• [Dataset records]
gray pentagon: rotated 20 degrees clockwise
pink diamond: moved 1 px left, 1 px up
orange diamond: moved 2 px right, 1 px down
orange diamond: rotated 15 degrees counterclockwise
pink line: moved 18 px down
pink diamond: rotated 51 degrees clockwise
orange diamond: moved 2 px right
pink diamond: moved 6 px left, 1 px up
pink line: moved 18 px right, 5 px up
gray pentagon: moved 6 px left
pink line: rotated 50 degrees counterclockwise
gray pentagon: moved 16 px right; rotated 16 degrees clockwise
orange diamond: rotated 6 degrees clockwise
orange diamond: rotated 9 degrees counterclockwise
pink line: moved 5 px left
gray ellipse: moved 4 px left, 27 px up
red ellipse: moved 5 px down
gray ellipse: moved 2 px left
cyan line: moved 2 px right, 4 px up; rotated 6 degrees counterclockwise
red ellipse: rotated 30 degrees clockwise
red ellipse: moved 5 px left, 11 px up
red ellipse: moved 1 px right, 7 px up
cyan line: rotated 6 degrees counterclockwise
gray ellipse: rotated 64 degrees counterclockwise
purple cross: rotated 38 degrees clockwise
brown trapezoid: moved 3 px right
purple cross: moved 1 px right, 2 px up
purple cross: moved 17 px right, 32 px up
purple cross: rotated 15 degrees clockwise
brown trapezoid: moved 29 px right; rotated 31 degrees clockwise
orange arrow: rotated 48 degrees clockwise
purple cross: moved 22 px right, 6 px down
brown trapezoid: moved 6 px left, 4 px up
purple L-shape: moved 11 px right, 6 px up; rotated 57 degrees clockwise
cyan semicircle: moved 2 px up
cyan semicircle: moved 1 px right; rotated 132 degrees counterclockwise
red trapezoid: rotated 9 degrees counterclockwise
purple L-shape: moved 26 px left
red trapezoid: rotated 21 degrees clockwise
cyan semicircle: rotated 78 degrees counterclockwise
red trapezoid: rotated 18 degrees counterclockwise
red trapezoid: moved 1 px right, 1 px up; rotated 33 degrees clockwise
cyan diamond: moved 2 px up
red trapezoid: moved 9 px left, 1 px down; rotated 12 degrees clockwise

• [Task directions]
Print verbatim the items from the very first line through the line containing "brown trapezoid: moved 3 px right", with both of those lines included.

• [Result of the task]
gray pentagon: rotated 20 degrees clockwise
pink diamond: moved 1 px left, 1 px up
orange diamond: moved 2 px right, 1 px down
orange diamond: rotated 15 degrees counterclockwise
pink line: moved 18 px down
pink diamond: rotated 51 degrees clockwise
orange diamond: moved 2 px right
pink diamond: moved 6 px left, 1 px up
pink line: moved 18 px right, 5 px up
gray pentagon: moved 6 px left
pink line: rotated 50 degrees counterclockwise
gray pentagon: moved 16 px right; rotated 16 degrees clockwise
orange diamond: rotated 6 degrees clockwise
orange diamond: rotated 9 degrees counterclockwise
pink line: moved 5 px left
gray ellipse: moved 4 px left, 27 px up
red ellipse: moved 5 px down
gray ellipse: moved 2 px left
cyan line: moved 2 px right, 4 px up; rotated 6 degrees counterclockwise
red ellipse: rotated 30 degrees clockwise
red ellipse: moved 5 px left, 11 px up
red ellipse: moved 1 px right, 7 px up
cyan line: rotated 6 degrees counterclockwise
gray ellipse: rotated 64 degrees counterclockwise
purple cross: rotated 38 degrees clockwise
brown trapezoid: moved 3 px right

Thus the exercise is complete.